Provided data:
──────────────────────────────
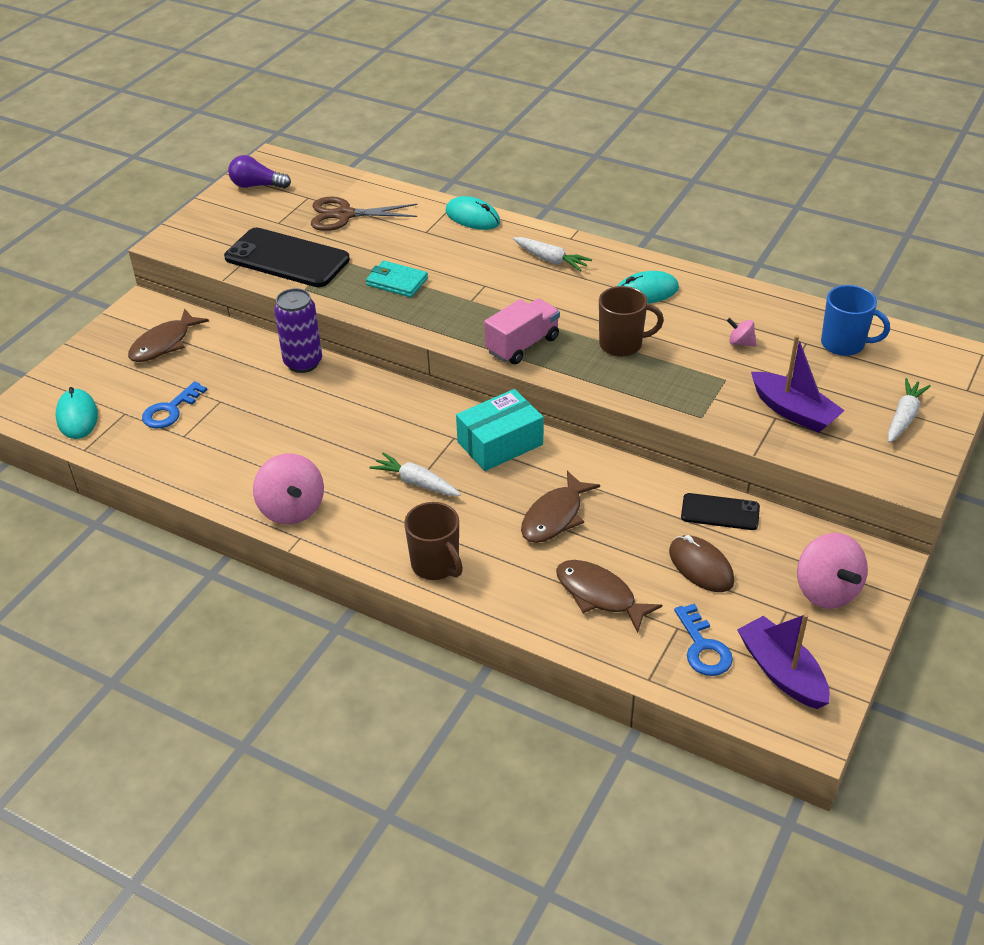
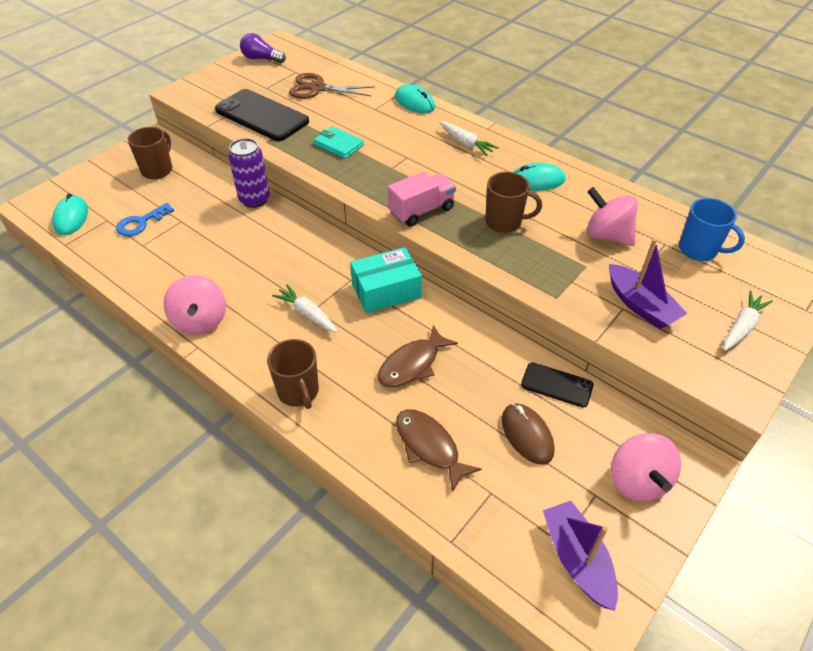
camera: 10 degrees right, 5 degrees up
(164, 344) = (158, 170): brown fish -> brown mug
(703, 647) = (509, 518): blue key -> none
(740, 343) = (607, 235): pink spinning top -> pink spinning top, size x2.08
──────────────────────────────
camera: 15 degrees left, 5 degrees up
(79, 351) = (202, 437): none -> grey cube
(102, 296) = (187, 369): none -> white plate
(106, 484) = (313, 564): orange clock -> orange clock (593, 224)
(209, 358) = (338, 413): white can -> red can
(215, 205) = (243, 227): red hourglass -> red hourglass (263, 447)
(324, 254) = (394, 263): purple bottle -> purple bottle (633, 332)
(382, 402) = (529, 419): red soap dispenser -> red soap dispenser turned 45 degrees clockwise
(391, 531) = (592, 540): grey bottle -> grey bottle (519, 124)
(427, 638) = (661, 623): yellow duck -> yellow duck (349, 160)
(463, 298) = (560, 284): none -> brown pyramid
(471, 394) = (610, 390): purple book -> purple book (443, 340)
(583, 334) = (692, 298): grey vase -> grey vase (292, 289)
──────────────────────────────
Problem to work on:
The lines holding the word "purple" are the answer. Pull them out of the records and copy them.

Reply:
(324, 254) = (394, 263): purple bottle -> purple bottle (633, 332)
(471, 394) = (610, 390): purple book -> purple book (443, 340)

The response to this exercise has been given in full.